(Image change detection data)
=====

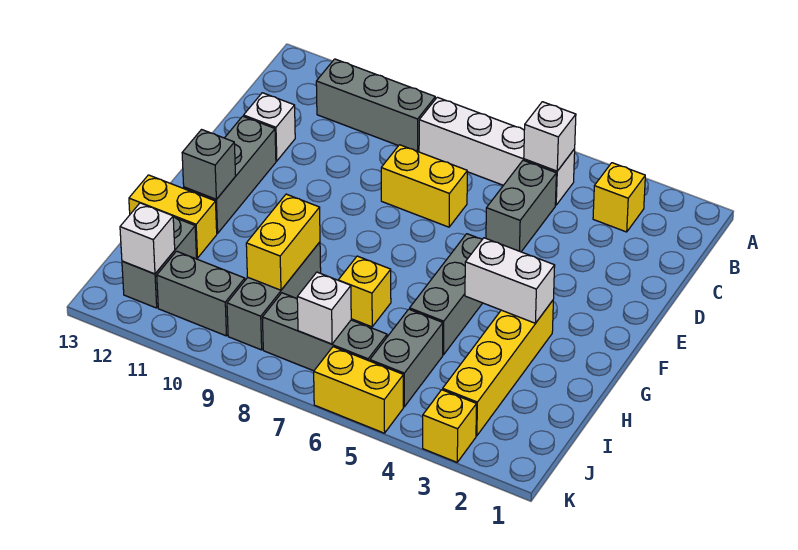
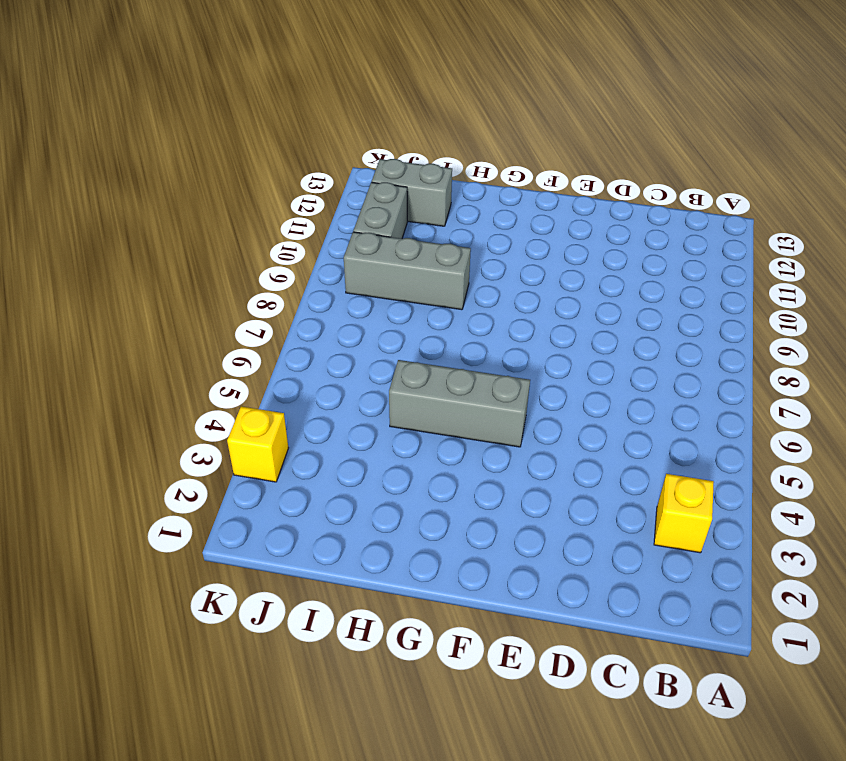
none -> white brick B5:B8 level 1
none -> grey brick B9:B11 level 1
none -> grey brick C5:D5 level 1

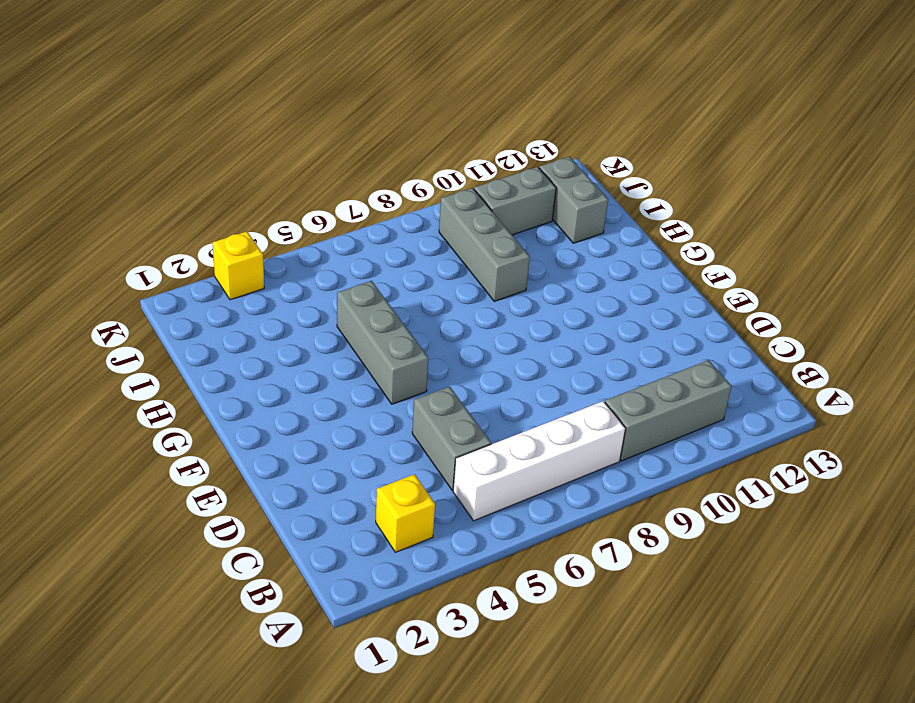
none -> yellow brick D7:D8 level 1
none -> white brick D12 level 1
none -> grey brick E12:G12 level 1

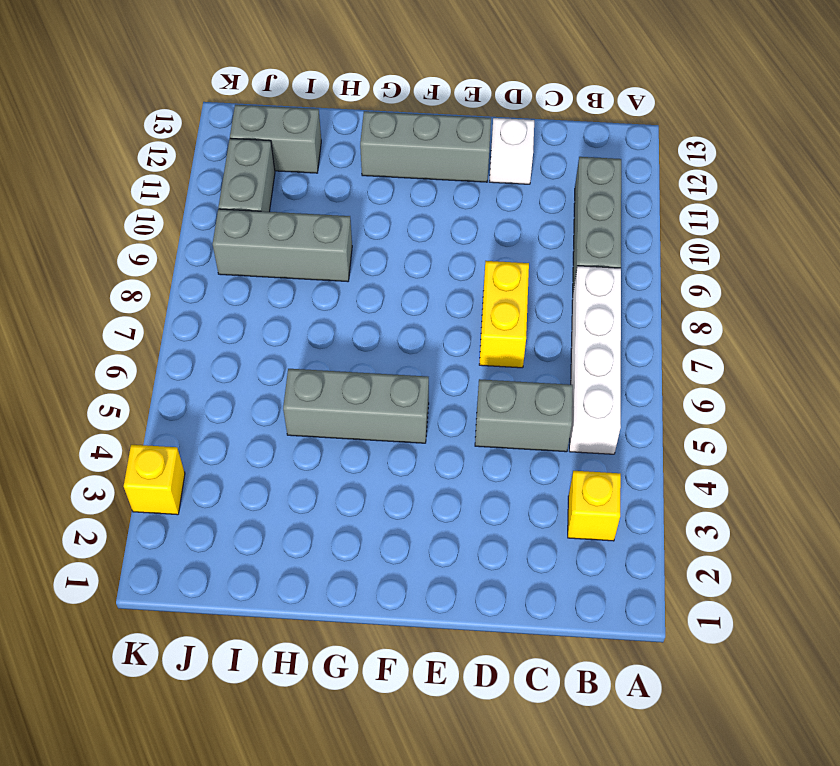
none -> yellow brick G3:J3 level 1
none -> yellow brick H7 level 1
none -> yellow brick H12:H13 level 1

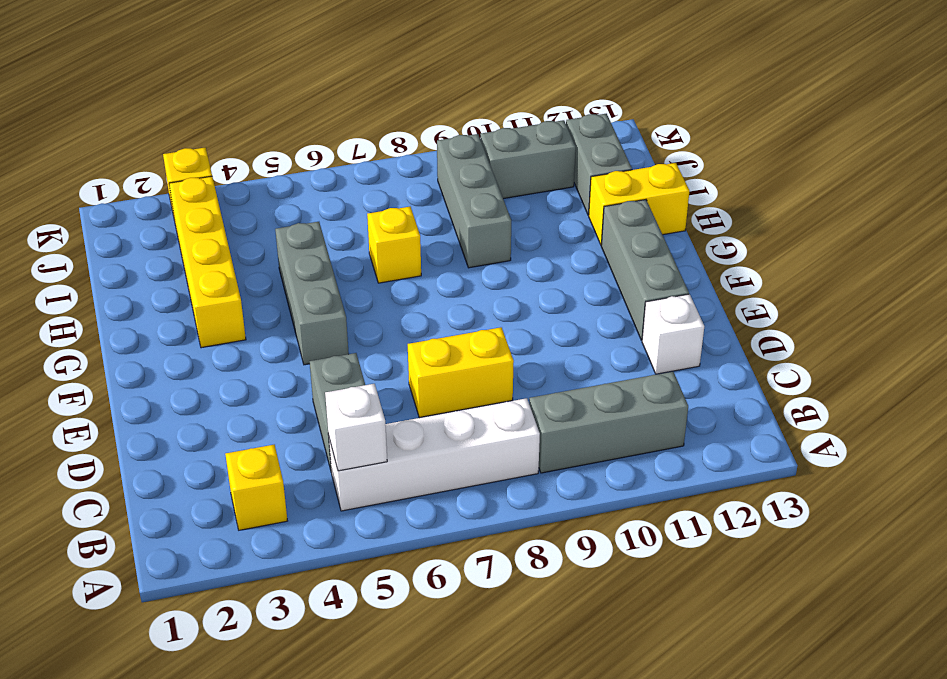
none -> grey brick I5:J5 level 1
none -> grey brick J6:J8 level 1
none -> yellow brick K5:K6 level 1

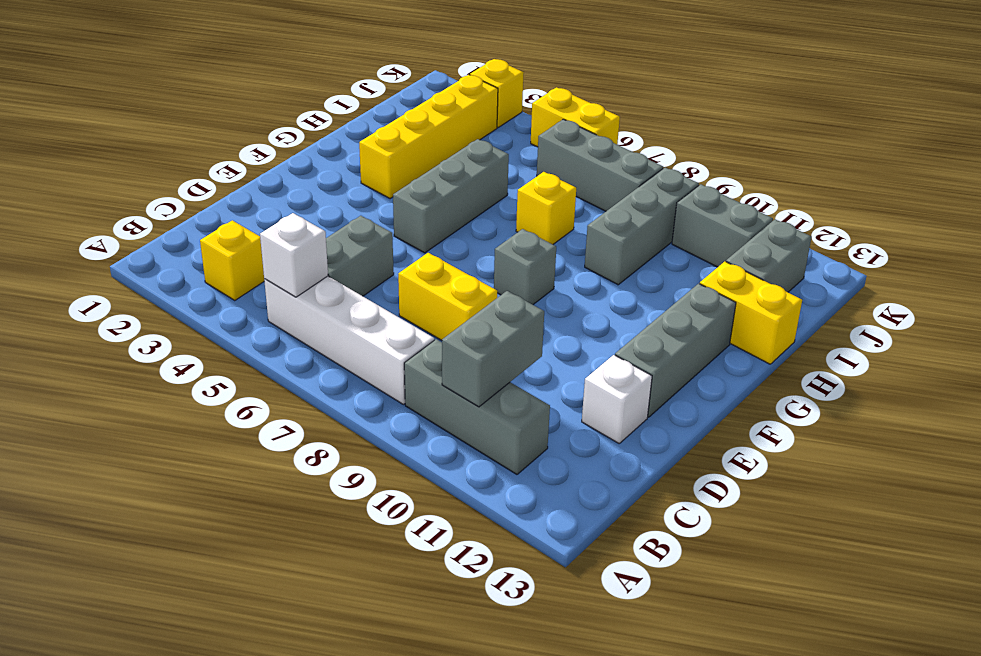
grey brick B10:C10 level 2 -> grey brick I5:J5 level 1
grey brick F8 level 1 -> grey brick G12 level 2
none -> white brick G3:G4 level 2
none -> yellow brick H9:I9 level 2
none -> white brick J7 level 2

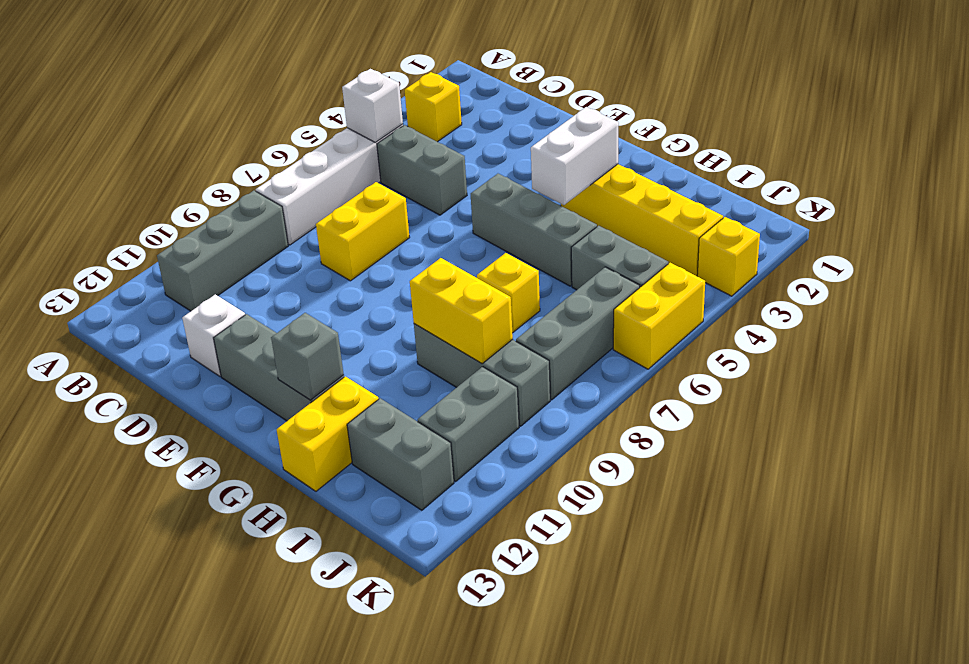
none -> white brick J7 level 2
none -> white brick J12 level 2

=====

__Work request__
Read through the data and copy every line where "grey" shows up.

__Solution to this exercise__
none -> grey brick B9:B11 level 1
none -> grey brick C5:D5 level 1
none -> grey brick E12:G12 level 1
none -> grey brick I5:J5 level 1
none -> grey brick J6:J8 level 1
grey brick B10:C10 level 2 -> grey brick I5:J5 level 1
grey brick F8 level 1 -> grey brick G12 level 2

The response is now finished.